Excerpts from a dataset:

※

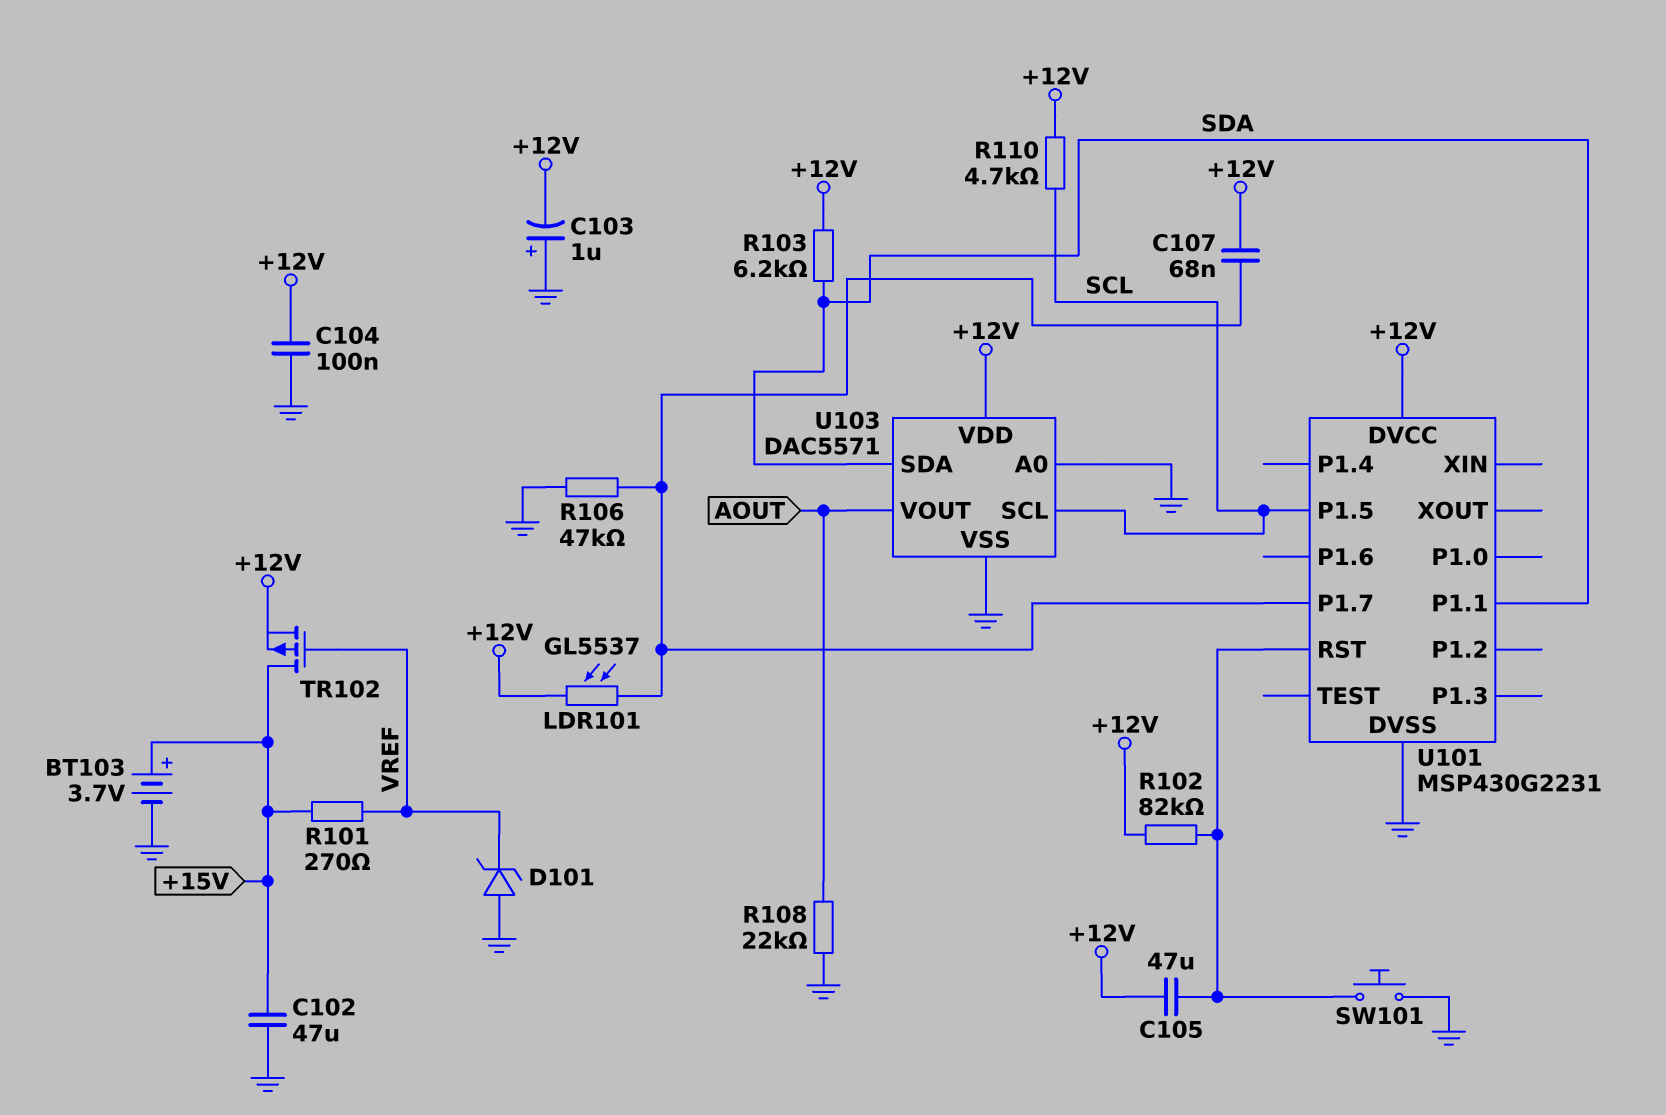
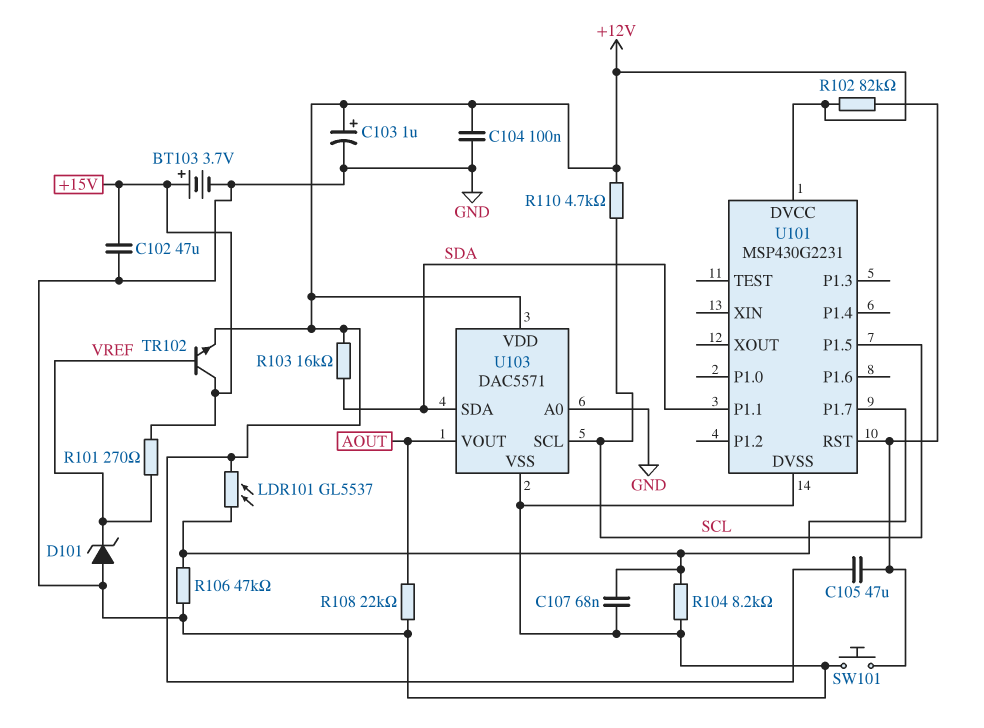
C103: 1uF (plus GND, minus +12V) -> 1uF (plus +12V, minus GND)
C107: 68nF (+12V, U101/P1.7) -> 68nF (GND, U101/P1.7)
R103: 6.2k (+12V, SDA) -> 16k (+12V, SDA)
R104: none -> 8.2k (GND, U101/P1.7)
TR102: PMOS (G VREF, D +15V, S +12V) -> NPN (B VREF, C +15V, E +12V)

※

Transcribe every record above exactly, leaving out the pictures.

▶ [Your response]
C103: 1uF (plus GND, minus +12V) -> 1uF (plus +12V, minus GND)
C107: 68nF (+12V, U101/P1.7) -> 68nF (GND, U101/P1.7)
R103: 6.2k (+12V, SDA) -> 16k (+12V, SDA)
R104: none -> 8.2k (GND, U101/P1.7)
TR102: PMOS (G VREF, D +15V, S +12V) -> NPN (B VREF, C +15V, E +12V)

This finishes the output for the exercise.